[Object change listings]
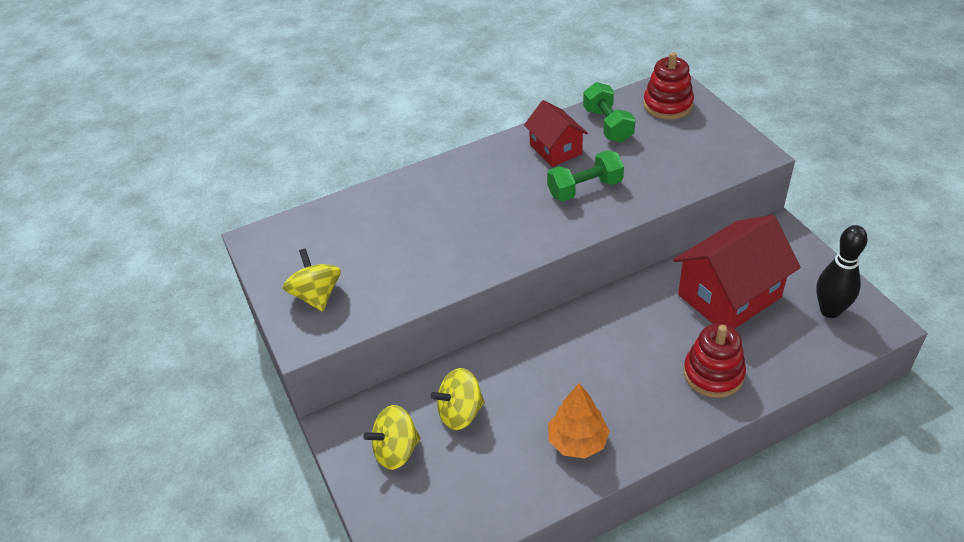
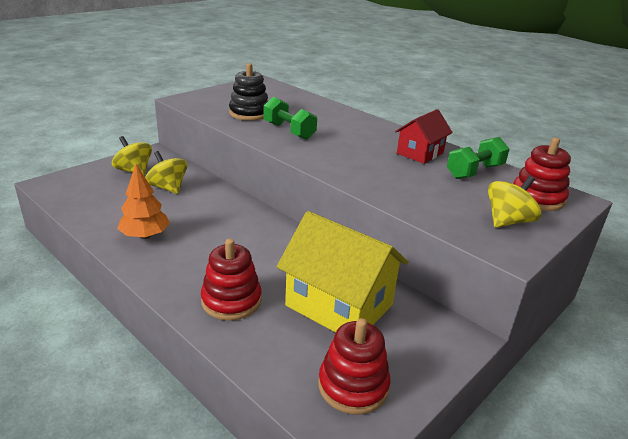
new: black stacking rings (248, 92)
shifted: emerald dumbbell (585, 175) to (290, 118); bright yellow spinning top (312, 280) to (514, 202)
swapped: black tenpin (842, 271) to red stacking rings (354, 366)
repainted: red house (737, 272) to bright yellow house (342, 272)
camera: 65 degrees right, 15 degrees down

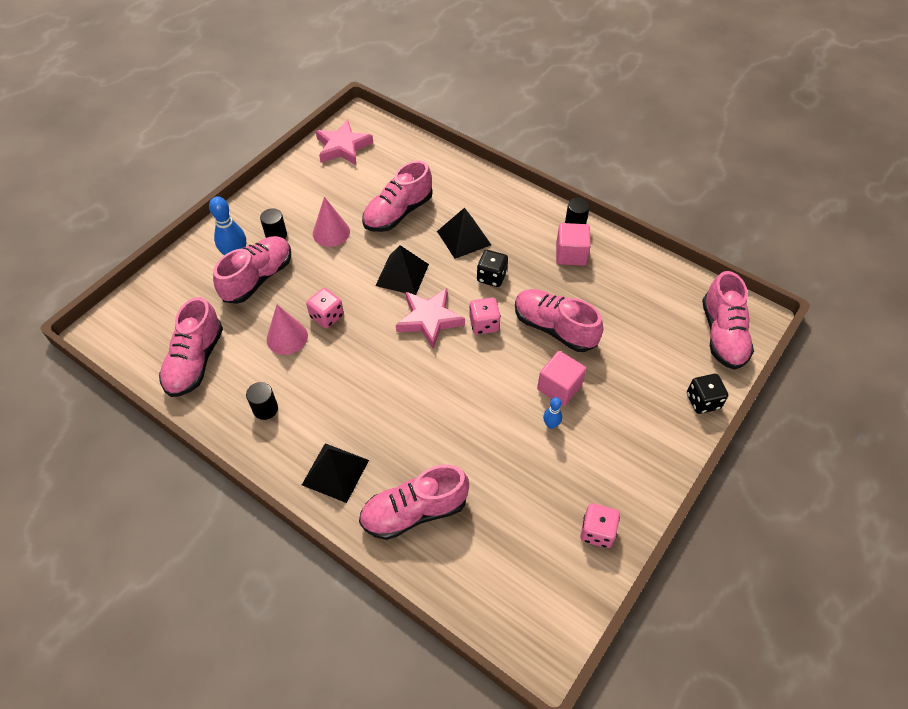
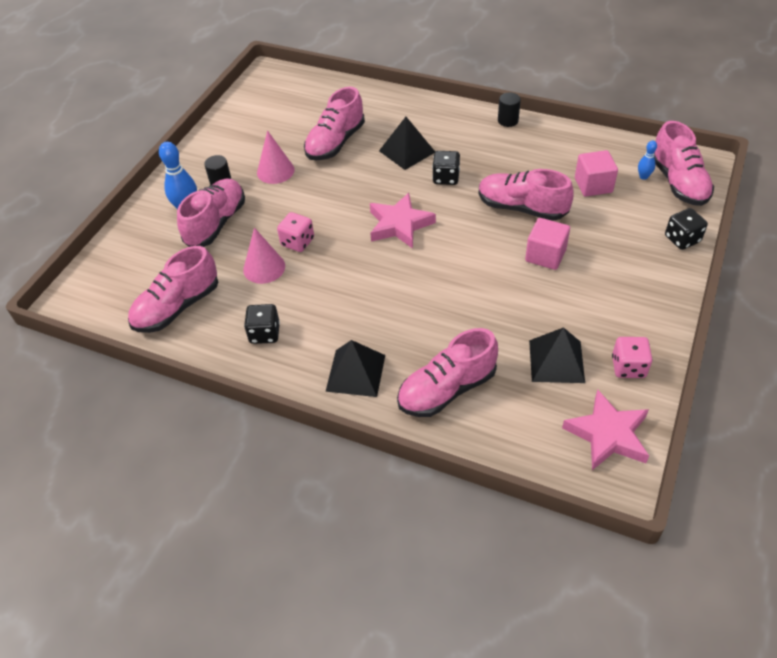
gone: rose-pink die (485, 316)
shifted: rose-pink star (344, 142) to (605, 429); rose-pink block (573, 244) to (596, 173); black solid pyramid (402, 270) to (557, 355); royal blue tenpin (552, 413) to (647, 160)
swapped: black solid cylinder (262, 401) to black die (262, 324)
rotated: rose-pink lace-up shoe (191, 347) = (173, 289) 45 degrees clockwise
camera: 10 degrees left, 5 degrees down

» **Task directions**
Could you retype all the entries exactly, skipping the pictures?

» **Output for this exercise**
new: black stacking rings (248, 92)
shifted: emerald dumbbell (585, 175) to (290, 118); bright yellow spinning top (312, 280) to (514, 202)
swapped: black tenpin (842, 271) to red stacking rings (354, 366)
repainted: red house (737, 272) to bright yellow house (342, 272)
camera: 65 degrees right, 15 degrees down

gone: rose-pink die (485, 316)
shifted: rose-pink star (344, 142) to (605, 429); rose-pink block (573, 244) to (596, 173); black solid pyramid (402, 270) to (557, 355); royal blue tenpin (552, 413) to (647, 160)
swapped: black solid cylinder (262, 401) to black die (262, 324)
rotated: rose-pink lace-up shoe (191, 347) = (173, 289) 45 degrees clockwise
camera: 10 degrees left, 5 degrees down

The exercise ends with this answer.